__REQUEST__
Using the records below, output the stretch that opens with the line containing "turquoise boat: 2 -> 3" and closes with the line containing "red teapot: 2 -> 3", exactly and including both lines, with nothing more.

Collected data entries
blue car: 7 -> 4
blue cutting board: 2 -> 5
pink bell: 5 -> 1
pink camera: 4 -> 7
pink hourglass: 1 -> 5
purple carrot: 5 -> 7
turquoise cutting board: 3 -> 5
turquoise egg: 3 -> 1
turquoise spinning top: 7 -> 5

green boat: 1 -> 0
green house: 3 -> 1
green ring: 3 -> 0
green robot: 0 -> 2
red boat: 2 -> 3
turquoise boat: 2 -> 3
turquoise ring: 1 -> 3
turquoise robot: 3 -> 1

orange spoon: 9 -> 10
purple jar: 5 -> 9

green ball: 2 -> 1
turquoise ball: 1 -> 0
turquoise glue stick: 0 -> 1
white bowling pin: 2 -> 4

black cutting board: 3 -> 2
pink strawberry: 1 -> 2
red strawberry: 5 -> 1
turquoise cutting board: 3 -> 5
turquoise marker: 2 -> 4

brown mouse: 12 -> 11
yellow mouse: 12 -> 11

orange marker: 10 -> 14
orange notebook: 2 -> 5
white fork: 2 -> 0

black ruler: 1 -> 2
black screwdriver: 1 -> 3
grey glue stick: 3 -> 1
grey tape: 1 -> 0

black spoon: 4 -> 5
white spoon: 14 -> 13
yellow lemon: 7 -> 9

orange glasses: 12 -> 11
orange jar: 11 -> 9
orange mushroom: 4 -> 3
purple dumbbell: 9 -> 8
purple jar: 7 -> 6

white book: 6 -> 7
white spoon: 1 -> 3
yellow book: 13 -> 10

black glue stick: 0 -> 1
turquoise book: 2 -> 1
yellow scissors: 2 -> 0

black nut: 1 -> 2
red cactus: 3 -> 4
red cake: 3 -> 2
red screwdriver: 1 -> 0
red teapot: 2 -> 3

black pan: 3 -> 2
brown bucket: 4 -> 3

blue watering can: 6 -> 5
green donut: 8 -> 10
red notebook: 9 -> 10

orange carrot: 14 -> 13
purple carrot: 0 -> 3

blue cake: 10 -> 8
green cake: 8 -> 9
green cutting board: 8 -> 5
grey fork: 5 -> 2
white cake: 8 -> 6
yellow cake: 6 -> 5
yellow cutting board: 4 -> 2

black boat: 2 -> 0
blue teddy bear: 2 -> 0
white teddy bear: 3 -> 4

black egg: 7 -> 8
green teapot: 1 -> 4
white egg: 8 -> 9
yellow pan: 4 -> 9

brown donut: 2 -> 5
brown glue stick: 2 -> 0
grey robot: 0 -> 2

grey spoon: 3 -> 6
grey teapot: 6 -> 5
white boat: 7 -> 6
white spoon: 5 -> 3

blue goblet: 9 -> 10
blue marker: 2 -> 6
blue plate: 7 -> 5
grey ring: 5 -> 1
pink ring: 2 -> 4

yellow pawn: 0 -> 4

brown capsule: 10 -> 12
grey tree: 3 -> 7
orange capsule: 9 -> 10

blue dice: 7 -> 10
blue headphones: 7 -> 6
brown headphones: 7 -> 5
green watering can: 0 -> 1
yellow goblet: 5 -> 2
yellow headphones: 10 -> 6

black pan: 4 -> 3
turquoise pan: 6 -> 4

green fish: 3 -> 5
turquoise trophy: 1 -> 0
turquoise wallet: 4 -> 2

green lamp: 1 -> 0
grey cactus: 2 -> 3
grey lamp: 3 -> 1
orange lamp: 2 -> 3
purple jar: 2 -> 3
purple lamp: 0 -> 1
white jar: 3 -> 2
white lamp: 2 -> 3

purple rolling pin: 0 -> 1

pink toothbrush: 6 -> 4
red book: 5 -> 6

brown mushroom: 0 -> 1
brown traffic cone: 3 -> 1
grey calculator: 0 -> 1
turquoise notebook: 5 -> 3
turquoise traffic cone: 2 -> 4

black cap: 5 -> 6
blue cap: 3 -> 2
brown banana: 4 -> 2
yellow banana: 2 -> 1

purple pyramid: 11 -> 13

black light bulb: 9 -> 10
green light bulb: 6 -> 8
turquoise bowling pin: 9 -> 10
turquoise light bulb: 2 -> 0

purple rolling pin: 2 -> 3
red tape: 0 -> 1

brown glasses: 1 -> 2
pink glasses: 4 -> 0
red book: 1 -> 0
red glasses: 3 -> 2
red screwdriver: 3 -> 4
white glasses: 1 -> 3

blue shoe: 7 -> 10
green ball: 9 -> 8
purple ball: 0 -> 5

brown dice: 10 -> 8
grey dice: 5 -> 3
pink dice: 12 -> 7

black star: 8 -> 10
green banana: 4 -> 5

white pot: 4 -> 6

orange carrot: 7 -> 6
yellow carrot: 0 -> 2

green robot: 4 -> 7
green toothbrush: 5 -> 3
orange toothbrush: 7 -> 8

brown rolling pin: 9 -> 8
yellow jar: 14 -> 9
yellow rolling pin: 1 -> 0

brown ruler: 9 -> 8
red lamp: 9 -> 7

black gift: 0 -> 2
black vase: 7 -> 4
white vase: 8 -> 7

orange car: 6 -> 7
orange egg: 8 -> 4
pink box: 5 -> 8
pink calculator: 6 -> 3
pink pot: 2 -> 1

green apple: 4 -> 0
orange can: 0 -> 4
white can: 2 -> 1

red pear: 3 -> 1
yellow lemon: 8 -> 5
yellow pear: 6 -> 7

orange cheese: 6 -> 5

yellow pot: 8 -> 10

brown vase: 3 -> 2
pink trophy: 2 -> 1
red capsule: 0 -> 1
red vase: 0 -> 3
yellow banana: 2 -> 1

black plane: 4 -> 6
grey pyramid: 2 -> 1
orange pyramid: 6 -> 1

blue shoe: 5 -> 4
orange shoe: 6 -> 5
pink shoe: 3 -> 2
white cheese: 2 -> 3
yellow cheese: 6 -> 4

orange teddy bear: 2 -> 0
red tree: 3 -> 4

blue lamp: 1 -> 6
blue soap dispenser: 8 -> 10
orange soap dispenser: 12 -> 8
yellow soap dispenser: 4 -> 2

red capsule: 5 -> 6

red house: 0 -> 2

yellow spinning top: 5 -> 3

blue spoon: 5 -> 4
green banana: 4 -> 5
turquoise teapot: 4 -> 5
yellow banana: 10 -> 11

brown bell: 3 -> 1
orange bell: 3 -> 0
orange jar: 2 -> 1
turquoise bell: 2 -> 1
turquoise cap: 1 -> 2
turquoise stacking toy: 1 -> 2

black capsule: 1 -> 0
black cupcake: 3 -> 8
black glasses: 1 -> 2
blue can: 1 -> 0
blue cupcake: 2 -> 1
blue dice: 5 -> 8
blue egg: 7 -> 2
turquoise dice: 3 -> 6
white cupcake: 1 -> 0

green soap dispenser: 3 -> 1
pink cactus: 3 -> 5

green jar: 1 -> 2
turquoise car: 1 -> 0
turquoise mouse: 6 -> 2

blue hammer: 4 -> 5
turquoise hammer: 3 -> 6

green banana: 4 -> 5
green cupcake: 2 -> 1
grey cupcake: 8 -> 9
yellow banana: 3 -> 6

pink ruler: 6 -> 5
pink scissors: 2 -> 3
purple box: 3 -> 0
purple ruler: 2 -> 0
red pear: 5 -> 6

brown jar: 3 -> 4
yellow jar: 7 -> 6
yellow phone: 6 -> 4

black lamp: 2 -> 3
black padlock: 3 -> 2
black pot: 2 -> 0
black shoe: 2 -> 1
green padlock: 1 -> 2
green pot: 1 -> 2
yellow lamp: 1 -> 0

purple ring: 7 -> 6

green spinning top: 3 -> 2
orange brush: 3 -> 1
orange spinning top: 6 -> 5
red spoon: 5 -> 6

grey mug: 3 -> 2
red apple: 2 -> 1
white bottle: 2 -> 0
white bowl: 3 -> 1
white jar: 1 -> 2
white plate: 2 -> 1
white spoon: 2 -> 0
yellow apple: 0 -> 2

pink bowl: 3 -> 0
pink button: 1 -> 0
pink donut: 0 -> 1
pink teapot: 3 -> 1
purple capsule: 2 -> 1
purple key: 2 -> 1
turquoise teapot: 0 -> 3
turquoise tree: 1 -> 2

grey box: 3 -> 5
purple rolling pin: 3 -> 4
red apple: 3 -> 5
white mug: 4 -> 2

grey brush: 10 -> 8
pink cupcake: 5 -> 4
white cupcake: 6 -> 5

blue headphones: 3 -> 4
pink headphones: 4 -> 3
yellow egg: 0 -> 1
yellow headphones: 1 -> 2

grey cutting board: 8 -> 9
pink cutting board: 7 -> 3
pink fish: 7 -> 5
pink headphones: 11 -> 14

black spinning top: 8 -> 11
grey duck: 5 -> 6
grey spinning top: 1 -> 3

__SOLUTION__
turquoise boat: 2 -> 3
turquoise ring: 1 -> 3
turquoise robot: 3 -> 1

orange spoon: 9 -> 10
purple jar: 5 -> 9

green ball: 2 -> 1
turquoise ball: 1 -> 0
turquoise glue stick: 0 -> 1
white bowling pin: 2 -> 4

black cutting board: 3 -> 2
pink strawberry: 1 -> 2
red strawberry: 5 -> 1
turquoise cutting board: 3 -> 5
turquoise marker: 2 -> 4

brown mouse: 12 -> 11
yellow mouse: 12 -> 11

orange marker: 10 -> 14
orange notebook: 2 -> 5
white fork: 2 -> 0

black ruler: 1 -> 2
black screwdriver: 1 -> 3
grey glue stick: 3 -> 1
grey tape: 1 -> 0

black spoon: 4 -> 5
white spoon: 14 -> 13
yellow lemon: 7 -> 9

orange glasses: 12 -> 11
orange jar: 11 -> 9
orange mushroom: 4 -> 3
purple dumbbell: 9 -> 8
purple jar: 7 -> 6

white book: 6 -> 7
white spoon: 1 -> 3
yellow book: 13 -> 10

black glue stick: 0 -> 1
turquoise book: 2 -> 1
yellow scissors: 2 -> 0

black nut: 1 -> 2
red cactus: 3 -> 4
red cake: 3 -> 2
red screwdriver: 1 -> 0
red teapot: 2 -> 3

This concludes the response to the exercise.